BEGIN Input data
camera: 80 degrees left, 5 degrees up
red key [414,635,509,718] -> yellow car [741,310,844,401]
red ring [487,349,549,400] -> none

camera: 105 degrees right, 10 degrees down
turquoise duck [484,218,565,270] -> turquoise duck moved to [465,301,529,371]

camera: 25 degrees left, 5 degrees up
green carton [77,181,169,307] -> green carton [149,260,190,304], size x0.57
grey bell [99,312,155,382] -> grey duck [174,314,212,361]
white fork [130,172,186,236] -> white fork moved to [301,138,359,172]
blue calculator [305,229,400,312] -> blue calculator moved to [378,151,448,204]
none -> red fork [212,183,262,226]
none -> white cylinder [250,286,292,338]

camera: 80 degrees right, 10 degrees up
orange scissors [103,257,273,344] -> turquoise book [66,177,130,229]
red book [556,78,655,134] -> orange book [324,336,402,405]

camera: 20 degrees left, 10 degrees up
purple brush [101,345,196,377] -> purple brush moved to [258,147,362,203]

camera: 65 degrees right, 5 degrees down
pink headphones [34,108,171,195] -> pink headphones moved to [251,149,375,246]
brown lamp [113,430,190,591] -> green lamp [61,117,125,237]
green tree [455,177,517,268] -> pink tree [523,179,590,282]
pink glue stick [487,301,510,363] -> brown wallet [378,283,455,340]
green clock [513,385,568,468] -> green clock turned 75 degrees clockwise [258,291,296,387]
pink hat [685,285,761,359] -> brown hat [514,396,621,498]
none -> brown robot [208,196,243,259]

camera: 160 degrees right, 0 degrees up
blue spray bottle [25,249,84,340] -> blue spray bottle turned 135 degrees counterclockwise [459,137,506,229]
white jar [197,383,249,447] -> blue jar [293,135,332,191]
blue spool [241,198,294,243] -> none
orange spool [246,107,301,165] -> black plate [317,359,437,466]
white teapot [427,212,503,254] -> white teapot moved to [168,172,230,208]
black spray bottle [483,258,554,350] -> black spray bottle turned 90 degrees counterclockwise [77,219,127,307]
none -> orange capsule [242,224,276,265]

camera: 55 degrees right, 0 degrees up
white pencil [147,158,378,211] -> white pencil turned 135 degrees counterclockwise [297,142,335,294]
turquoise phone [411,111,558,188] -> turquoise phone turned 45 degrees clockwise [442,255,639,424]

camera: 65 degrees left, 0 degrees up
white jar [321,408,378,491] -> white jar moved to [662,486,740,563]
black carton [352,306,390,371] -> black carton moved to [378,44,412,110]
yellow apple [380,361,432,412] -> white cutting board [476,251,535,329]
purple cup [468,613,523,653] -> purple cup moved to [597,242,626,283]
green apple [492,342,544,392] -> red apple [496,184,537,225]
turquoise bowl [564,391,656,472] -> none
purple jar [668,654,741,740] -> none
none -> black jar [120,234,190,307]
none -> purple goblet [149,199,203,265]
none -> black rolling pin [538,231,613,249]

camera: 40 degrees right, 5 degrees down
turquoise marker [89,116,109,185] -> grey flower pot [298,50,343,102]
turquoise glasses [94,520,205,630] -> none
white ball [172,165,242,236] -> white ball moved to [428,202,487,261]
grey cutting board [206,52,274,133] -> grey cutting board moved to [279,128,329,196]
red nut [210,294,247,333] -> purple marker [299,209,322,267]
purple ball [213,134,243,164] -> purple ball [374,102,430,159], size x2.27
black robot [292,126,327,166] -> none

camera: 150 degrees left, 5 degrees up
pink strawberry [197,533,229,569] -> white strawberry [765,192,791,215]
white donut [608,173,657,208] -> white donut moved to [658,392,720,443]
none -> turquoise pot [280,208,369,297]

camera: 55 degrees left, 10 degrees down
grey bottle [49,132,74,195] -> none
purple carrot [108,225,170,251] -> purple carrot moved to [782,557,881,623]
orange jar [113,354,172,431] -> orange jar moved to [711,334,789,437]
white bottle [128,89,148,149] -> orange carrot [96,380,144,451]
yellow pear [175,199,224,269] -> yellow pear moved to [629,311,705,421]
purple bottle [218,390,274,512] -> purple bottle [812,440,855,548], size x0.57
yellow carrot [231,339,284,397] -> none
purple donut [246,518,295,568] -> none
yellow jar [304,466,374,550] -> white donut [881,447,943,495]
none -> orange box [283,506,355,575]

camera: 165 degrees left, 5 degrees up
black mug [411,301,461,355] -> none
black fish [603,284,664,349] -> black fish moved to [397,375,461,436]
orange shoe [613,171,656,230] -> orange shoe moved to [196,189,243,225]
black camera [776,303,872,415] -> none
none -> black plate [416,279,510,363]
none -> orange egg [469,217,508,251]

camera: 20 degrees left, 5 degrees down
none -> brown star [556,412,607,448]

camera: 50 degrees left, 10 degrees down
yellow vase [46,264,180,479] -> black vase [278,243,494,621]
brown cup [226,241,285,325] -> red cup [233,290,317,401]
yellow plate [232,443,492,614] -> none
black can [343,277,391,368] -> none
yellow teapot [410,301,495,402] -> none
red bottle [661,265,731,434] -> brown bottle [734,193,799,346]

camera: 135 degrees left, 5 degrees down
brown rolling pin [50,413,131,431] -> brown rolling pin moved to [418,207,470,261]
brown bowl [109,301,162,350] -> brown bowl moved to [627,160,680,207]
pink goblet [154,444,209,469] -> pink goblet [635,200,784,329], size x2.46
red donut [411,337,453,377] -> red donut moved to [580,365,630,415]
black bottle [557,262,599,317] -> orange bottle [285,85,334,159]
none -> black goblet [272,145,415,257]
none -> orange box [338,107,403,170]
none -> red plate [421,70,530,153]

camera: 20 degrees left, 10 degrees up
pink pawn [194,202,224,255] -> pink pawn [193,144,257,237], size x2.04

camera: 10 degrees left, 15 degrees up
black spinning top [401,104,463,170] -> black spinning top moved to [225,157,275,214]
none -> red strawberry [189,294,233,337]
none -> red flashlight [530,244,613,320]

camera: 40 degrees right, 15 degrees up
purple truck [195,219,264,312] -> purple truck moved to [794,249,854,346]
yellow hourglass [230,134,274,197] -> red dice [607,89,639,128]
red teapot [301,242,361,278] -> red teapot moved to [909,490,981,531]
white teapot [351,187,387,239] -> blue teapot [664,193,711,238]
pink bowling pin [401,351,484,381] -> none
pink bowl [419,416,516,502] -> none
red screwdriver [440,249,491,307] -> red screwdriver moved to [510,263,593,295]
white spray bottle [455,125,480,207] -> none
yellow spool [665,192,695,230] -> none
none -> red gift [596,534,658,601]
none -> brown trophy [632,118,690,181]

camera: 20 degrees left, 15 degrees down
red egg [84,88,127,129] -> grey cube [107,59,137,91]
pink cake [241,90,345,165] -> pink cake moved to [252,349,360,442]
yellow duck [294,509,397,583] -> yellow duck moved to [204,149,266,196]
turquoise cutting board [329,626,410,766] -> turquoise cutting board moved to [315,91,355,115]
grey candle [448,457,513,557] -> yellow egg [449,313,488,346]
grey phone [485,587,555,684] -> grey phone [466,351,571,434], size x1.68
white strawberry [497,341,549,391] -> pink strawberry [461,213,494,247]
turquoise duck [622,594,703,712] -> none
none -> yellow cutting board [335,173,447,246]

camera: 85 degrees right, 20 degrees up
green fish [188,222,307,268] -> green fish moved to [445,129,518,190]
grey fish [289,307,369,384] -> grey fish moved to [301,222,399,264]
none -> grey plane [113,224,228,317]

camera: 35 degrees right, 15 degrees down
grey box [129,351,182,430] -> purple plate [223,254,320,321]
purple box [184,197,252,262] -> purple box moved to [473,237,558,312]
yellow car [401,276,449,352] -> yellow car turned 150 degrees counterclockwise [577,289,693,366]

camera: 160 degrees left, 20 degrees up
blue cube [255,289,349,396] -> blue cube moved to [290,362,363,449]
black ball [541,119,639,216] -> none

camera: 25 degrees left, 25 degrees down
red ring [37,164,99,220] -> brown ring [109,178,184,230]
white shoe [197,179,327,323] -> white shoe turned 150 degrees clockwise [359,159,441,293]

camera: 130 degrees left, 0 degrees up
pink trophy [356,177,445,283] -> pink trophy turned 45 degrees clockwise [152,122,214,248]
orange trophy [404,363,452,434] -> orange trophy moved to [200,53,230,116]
END Input data
_Exercise description_:
Looking at the entries above, can you reproduce exactly the lines from the one that holds "pink bowling pin [401,351,484,381] -> none" through the one that holds "turquoise duck [622,594,703,712] -> none", and only those?

_The answer_:
pink bowling pin [401,351,484,381] -> none
pink bowl [419,416,516,502] -> none
red screwdriver [440,249,491,307] -> red screwdriver moved to [510,263,593,295]
white spray bottle [455,125,480,207] -> none
yellow spool [665,192,695,230] -> none
none -> red gift [596,534,658,601]
none -> brown trophy [632,118,690,181]

camera: 20 degrees left, 15 degrees down
red egg [84,88,127,129] -> grey cube [107,59,137,91]
pink cake [241,90,345,165] -> pink cake moved to [252,349,360,442]
yellow duck [294,509,397,583] -> yellow duck moved to [204,149,266,196]
turquoise cutting board [329,626,410,766] -> turquoise cutting board moved to [315,91,355,115]
grey candle [448,457,513,557] -> yellow egg [449,313,488,346]
grey phone [485,587,555,684] -> grey phone [466,351,571,434], size x1.68
white strawberry [497,341,549,391] -> pink strawberry [461,213,494,247]
turquoise duck [622,594,703,712] -> none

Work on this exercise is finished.